──────── RECORDS FOR THIS EXERCISE ────────

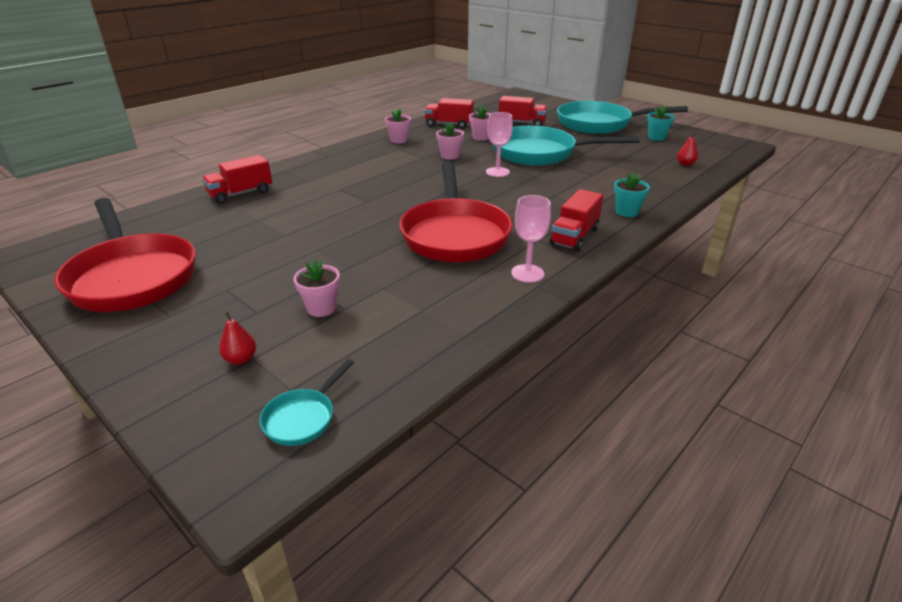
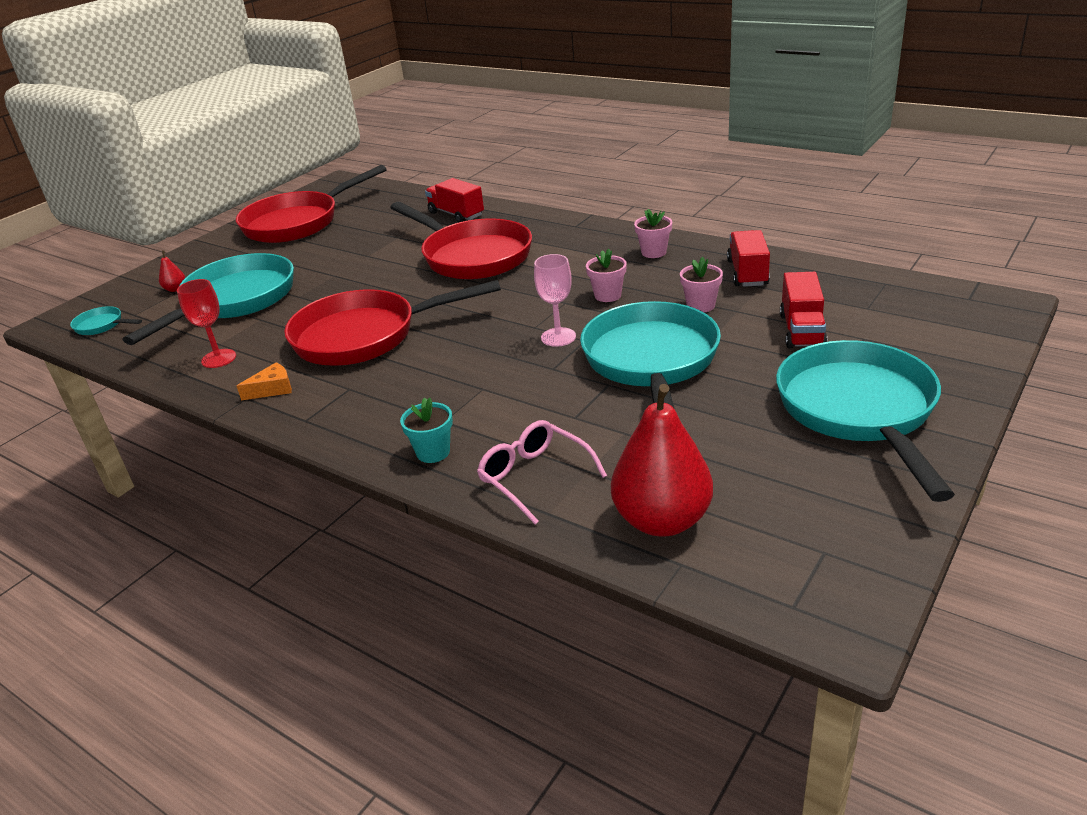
camera: 85 degrees right, 0 degrees up
(321, 308) = (234, 301): pink flower pot -> turquoise pan
(341, 191) = (472, 256): none -> red pan
(455, 307) = (218, 358): none -> red goblet
(527, 273) = (272, 389): pink goblet -> orange cheese
(574, 236) = (357, 413): red truck -> none
(652, 187) = (534, 477): none -> pink glasses
(656, 137) = (815, 486): turquoise flower pot -> none
(685, 164) = (662, 520): red pear -> red pear, size x2.46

────────

Restate the preceding entries in full, word for word, with the pictures removed.

camera: 85 degrees right, 0 degrees up
(321, 308) = (234, 301): pink flower pot -> turquoise pan
(341, 191) = (472, 256): none -> red pan
(455, 307) = (218, 358): none -> red goblet
(527, 273) = (272, 389): pink goblet -> orange cheese
(574, 236) = (357, 413): red truck -> none
(652, 187) = (534, 477): none -> pink glasses
(656, 137) = (815, 486): turquoise flower pot -> none
(685, 164) = (662, 520): red pear -> red pear, size x2.46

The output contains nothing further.